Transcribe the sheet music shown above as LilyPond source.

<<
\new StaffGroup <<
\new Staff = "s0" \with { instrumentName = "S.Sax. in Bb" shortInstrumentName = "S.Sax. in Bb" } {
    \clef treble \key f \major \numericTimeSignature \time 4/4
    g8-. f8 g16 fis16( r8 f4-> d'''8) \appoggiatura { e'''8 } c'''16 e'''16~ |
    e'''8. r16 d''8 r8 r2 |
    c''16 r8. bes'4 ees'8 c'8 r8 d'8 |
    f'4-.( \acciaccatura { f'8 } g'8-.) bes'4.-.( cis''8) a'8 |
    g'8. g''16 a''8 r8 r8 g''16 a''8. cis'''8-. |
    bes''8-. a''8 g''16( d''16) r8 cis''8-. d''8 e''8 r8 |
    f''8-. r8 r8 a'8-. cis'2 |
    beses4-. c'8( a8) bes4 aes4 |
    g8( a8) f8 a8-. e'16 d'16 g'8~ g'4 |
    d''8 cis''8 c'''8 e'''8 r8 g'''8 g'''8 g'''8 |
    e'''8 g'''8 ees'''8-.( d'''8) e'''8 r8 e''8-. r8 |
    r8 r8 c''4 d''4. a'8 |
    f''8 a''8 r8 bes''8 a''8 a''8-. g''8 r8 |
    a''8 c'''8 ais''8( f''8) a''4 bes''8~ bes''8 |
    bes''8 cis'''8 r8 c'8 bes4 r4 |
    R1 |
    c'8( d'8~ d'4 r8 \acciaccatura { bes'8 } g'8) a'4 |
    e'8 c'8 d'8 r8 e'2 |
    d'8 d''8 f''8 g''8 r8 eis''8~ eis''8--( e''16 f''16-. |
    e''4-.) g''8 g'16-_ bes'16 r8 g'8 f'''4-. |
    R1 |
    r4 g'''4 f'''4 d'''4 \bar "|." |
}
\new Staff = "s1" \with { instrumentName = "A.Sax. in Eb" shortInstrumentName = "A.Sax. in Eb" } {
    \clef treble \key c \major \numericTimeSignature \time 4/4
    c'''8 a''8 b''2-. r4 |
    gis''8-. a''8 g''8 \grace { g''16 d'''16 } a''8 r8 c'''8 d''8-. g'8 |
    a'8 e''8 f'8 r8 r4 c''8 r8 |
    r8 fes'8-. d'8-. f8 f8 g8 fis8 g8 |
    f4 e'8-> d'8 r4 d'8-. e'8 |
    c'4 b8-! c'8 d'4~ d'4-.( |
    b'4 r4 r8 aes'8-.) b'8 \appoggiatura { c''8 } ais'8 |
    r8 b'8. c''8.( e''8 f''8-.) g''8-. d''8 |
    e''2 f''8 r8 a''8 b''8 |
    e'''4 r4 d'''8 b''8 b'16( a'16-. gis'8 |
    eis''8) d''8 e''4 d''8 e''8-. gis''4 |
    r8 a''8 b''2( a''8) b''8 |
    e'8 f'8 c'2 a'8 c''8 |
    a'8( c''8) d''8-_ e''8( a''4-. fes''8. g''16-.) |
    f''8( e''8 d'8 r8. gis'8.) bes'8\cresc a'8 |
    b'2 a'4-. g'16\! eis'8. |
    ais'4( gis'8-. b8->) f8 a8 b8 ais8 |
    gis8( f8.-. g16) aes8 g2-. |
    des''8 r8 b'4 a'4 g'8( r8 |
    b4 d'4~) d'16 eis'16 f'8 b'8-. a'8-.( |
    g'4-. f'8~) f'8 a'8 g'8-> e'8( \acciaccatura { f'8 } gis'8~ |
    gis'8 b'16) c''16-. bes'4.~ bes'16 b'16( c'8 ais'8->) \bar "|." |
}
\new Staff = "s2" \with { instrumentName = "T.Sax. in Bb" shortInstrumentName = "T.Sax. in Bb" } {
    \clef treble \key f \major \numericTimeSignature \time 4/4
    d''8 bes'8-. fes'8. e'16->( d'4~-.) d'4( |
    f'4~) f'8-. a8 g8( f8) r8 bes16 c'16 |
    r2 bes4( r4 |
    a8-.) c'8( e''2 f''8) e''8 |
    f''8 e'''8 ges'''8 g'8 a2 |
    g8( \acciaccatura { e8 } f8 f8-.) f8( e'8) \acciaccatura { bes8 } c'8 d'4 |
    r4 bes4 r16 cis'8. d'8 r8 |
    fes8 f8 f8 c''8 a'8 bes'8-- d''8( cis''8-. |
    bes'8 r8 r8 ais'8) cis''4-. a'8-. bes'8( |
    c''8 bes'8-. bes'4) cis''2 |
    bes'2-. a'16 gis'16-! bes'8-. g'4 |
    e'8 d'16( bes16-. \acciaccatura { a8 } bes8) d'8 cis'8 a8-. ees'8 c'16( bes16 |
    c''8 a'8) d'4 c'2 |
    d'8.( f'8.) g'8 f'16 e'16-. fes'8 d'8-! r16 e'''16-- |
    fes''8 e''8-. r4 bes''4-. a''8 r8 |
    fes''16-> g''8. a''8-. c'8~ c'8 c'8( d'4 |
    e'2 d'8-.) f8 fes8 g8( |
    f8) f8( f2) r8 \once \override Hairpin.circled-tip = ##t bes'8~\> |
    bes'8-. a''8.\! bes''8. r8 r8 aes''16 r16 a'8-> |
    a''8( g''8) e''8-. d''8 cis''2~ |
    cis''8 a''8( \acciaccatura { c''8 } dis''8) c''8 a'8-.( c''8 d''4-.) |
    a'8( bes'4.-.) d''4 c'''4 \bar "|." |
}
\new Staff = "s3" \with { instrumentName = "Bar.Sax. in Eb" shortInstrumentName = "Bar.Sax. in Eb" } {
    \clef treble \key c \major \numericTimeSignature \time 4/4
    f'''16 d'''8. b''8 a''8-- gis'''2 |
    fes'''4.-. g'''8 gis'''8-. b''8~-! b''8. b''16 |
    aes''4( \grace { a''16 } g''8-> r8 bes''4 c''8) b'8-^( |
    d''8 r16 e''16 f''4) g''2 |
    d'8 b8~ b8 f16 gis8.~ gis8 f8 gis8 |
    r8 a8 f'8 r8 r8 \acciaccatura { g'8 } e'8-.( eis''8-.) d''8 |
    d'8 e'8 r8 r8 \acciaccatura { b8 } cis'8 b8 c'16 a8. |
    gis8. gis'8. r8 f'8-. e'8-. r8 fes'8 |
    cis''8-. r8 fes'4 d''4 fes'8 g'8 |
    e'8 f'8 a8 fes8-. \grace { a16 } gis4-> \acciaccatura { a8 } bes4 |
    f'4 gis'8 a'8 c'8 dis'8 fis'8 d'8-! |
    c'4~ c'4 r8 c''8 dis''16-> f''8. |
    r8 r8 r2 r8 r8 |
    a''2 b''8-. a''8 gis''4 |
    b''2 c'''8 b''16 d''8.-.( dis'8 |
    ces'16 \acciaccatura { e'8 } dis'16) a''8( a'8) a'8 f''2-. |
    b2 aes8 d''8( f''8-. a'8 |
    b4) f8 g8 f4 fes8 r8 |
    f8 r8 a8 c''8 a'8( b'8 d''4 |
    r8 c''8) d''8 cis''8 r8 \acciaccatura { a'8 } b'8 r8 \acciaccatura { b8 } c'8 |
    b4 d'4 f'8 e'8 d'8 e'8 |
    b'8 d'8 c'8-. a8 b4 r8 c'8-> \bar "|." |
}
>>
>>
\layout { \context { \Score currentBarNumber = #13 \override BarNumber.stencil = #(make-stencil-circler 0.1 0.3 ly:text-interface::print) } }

= = = = = = =

List every line of the rows above that contains the string "appoggiatura", matching case exactly.

— Task result —
    g8-. f8 g16 fis16( r8 f4-> d'''8) \appoggiatura { e'''8 } c'''16 e'''16~ |
    b'4 r4 r8 aes'8-.) b'8 \appoggiatura { c''8 } ais'8 |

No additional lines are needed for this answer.